┌─ ENTRIES SHOWN

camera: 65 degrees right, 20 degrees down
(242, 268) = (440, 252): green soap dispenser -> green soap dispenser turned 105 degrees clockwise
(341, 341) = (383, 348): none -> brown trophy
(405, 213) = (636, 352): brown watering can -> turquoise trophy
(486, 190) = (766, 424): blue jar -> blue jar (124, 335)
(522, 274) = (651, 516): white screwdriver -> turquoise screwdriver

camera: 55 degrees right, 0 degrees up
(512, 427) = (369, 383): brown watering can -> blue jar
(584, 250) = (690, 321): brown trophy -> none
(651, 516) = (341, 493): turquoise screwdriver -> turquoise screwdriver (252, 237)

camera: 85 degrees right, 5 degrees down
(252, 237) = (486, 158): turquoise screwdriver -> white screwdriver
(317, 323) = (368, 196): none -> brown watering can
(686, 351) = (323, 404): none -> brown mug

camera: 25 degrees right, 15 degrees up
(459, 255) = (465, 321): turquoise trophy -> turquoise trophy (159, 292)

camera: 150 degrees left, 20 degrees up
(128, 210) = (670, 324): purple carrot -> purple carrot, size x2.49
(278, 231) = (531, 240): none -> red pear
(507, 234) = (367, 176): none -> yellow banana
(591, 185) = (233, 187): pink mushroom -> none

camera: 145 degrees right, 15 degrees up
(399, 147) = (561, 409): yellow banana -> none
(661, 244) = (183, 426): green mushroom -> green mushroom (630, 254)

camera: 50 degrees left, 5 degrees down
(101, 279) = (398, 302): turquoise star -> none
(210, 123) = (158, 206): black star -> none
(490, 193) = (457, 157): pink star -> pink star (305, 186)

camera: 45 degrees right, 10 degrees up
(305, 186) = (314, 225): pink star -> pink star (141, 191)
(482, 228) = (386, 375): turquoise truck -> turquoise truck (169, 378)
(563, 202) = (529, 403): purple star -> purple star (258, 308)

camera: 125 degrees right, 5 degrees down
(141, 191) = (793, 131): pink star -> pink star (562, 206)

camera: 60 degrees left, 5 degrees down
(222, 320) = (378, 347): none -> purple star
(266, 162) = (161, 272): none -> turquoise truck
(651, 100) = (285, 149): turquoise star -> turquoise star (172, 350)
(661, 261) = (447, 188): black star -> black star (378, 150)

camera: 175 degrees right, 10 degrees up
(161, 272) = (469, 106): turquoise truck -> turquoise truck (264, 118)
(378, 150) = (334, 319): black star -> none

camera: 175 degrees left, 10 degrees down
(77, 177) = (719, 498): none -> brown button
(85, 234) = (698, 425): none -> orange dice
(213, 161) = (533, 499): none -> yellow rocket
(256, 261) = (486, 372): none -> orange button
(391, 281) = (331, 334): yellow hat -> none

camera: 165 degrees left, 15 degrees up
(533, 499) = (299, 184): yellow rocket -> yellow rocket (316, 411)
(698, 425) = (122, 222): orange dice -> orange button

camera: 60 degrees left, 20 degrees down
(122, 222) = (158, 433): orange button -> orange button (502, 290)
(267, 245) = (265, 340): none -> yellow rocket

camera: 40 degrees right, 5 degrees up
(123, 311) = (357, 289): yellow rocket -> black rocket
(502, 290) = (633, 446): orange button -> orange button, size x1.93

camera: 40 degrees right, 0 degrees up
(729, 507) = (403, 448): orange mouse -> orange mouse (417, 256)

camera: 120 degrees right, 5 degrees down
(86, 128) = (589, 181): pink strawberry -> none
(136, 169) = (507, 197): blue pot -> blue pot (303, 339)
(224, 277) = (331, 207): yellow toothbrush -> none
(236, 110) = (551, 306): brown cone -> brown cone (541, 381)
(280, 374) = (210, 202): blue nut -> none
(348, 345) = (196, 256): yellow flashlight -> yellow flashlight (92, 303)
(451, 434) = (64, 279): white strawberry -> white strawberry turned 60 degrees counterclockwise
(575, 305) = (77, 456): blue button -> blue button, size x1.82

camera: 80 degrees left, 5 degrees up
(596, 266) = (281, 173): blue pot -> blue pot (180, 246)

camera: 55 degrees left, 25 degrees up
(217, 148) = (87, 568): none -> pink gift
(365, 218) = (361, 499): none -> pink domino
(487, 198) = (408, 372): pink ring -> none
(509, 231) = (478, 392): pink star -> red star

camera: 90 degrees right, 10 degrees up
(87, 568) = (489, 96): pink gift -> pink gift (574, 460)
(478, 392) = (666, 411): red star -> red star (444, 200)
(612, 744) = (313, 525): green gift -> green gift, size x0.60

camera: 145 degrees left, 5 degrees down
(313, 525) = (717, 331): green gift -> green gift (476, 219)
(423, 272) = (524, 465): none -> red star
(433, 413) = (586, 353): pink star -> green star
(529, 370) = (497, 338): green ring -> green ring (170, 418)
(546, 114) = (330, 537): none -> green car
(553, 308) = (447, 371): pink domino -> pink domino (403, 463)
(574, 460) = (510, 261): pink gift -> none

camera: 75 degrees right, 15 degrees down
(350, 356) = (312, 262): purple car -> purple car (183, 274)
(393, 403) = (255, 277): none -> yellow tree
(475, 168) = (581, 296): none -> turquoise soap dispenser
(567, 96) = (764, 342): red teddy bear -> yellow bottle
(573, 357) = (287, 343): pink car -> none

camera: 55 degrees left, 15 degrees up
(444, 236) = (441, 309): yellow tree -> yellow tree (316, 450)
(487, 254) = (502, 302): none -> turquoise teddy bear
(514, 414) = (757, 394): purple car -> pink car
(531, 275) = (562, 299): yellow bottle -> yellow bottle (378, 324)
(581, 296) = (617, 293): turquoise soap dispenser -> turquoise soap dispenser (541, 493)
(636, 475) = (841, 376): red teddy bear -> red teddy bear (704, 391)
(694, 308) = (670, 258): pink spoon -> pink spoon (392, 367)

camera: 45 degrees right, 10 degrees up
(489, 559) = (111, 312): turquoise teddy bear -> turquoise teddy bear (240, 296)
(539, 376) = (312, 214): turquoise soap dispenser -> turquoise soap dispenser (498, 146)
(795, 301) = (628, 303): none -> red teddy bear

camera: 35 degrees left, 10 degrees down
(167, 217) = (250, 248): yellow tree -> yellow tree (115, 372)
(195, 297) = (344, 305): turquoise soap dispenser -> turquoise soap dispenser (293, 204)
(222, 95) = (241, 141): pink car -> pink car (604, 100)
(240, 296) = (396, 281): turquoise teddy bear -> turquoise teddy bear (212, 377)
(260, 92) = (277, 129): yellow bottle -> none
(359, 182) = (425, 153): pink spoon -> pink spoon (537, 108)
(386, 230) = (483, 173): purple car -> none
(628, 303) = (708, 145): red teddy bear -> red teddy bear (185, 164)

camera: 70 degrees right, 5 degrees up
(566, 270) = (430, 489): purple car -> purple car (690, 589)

└─

Copy out each line of the data that holds the string "watering".

(405, 213) = (636, 352): brown watering can -> turquoise trophy
(512, 427) = (369, 383): brown watering can -> blue jar
(317, 323) = (368, 196): none -> brown watering can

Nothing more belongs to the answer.